# Synthetic shape transformation data
────

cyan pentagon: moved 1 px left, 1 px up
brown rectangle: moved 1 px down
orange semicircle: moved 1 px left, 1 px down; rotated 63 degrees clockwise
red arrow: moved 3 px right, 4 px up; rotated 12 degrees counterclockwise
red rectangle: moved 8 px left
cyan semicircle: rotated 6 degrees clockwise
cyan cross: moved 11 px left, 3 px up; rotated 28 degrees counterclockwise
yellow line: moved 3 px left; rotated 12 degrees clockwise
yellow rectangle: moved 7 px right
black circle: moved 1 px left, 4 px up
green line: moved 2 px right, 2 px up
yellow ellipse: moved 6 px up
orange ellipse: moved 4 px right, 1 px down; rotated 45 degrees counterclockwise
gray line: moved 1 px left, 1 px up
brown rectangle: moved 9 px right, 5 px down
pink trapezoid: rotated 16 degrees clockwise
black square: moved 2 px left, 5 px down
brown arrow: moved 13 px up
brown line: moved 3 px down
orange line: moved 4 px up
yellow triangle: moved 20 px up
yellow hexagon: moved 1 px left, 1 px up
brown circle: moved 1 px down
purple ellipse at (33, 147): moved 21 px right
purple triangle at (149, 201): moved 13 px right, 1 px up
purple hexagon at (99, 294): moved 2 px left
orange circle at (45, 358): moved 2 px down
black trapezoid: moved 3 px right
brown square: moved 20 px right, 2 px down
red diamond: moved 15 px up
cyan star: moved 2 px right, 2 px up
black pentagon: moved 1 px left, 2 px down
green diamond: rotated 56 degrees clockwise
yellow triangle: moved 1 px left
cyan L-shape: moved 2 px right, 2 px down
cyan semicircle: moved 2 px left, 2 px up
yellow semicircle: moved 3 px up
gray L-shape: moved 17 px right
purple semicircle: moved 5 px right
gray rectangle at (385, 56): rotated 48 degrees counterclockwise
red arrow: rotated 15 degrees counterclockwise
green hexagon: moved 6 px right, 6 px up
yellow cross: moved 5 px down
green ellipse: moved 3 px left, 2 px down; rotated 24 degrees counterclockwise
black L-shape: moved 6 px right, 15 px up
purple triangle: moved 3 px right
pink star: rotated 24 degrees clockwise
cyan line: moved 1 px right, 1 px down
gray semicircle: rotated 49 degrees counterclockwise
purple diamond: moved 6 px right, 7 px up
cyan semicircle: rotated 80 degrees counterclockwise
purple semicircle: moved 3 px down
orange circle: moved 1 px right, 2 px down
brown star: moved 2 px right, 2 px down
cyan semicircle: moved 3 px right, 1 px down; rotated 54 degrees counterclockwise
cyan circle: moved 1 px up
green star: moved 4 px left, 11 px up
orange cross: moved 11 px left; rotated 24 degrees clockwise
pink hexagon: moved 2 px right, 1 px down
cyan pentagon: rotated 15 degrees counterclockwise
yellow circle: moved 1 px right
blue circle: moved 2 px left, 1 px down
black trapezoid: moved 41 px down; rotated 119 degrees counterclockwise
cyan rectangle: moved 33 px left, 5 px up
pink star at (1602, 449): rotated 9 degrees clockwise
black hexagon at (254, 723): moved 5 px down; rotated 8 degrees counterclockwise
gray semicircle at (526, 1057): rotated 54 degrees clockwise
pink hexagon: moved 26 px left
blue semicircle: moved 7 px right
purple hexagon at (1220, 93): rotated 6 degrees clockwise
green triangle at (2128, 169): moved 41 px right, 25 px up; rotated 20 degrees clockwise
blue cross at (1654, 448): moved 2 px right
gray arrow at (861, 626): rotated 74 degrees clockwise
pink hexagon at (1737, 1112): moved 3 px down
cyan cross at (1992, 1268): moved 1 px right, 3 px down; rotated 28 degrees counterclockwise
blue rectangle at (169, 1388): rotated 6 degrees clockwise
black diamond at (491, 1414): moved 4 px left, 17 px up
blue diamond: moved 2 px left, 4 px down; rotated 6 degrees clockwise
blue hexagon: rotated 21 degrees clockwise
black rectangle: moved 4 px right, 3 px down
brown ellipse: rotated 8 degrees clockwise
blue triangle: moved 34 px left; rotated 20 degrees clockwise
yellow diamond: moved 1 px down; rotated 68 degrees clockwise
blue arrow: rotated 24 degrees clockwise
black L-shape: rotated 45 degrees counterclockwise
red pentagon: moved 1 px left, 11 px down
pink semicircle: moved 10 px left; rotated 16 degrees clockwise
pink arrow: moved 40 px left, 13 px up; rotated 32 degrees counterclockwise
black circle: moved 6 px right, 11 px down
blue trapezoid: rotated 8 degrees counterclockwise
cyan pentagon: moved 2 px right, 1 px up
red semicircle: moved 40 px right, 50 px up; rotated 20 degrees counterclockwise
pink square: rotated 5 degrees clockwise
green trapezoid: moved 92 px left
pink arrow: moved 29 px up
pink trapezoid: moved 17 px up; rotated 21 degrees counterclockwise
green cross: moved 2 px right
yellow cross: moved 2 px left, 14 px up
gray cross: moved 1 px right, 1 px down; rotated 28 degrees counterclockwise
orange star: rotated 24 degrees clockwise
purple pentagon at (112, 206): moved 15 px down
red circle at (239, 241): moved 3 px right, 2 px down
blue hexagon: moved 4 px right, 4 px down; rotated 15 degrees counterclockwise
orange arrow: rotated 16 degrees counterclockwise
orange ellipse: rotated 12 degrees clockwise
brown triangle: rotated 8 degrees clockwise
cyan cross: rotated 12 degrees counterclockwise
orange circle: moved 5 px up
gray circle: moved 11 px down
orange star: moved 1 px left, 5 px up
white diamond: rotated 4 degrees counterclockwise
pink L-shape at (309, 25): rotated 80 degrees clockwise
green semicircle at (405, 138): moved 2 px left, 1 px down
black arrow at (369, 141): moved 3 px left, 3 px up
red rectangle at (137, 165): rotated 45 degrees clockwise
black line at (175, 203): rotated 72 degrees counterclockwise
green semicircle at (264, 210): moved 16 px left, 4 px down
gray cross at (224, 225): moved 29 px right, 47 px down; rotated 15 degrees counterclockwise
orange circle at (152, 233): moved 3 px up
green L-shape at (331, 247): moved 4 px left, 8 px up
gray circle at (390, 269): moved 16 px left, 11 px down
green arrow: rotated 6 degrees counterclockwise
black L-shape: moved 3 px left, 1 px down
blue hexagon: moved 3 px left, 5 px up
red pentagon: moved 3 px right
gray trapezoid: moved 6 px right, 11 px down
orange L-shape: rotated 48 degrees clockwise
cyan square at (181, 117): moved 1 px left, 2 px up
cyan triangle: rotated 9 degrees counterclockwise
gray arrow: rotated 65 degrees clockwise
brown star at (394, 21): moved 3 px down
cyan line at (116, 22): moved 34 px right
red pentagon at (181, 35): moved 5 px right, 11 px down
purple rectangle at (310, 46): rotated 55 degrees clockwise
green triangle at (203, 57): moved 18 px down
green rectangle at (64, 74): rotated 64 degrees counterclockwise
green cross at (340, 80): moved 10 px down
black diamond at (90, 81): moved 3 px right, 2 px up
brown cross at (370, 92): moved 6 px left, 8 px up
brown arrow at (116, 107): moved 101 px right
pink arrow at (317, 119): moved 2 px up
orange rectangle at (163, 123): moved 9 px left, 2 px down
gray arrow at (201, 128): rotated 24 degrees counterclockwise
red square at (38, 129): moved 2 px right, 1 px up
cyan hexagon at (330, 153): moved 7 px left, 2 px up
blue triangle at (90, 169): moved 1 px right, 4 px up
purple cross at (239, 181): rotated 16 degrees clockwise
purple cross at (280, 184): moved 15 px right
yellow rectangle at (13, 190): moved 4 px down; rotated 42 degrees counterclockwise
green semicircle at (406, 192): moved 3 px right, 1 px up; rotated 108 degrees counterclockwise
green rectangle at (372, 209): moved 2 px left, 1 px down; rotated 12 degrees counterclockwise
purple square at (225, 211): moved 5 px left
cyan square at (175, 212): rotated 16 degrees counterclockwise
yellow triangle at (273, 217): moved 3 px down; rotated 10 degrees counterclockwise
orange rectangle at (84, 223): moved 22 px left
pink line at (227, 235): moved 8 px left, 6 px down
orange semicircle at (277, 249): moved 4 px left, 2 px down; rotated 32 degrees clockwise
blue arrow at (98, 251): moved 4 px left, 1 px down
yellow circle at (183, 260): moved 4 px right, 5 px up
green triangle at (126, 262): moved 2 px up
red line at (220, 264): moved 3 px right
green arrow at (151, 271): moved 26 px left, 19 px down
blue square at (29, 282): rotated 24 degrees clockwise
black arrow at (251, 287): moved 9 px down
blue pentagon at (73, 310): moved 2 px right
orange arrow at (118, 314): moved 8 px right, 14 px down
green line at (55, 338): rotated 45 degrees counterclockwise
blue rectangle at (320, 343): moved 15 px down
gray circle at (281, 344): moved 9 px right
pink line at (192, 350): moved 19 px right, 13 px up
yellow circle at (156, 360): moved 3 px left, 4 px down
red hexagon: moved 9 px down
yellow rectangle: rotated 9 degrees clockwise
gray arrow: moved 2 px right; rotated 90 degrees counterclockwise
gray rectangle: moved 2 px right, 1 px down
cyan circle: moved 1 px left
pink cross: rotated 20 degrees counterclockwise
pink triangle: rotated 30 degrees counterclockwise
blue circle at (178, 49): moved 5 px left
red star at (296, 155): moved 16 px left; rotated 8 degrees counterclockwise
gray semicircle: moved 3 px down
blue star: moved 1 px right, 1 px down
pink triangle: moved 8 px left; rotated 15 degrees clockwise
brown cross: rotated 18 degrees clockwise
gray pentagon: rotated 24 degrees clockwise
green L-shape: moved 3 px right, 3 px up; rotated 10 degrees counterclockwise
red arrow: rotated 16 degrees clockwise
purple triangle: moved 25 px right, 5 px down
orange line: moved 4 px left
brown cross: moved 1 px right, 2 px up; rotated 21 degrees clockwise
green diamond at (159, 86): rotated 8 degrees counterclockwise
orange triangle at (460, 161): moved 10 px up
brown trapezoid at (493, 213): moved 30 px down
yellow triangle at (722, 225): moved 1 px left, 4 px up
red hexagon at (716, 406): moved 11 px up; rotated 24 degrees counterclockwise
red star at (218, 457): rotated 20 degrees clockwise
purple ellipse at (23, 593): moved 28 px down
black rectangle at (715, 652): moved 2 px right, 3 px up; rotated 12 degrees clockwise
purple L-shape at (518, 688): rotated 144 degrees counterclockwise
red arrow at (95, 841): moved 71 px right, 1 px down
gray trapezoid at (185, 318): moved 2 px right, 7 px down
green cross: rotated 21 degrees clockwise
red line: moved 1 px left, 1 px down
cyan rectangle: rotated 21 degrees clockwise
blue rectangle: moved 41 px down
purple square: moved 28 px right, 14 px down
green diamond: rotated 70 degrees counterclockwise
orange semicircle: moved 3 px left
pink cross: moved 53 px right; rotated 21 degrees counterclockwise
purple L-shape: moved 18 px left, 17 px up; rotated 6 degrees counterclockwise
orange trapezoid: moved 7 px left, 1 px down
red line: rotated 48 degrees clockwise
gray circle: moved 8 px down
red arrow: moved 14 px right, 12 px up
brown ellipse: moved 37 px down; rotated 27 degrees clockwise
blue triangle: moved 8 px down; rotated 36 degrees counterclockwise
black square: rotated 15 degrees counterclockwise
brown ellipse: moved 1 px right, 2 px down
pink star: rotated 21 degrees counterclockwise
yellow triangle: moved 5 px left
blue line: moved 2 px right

────

# Instructions to follow
If a line in the records above holds the string "star", copy it.

# Result of the exercise
cyan star: moved 2 px right, 2 px up
pink star: rotated 24 degrees clockwise
brown star: moved 2 px right, 2 px down
green star: moved 4 px left, 11 px up
pink star at (1602, 449): rotated 9 degrees clockwise
orange star: rotated 24 degrees clockwise
orange star: moved 1 px left, 5 px up
brown star at (394, 21): moved 3 px down
red star at (296, 155): moved 16 px left; rotated 8 degrees counterclockwise
blue star: moved 1 px right, 1 px down
red star at (218, 457): rotated 20 degrees clockwise
pink star: rotated 21 degrees counterclockwise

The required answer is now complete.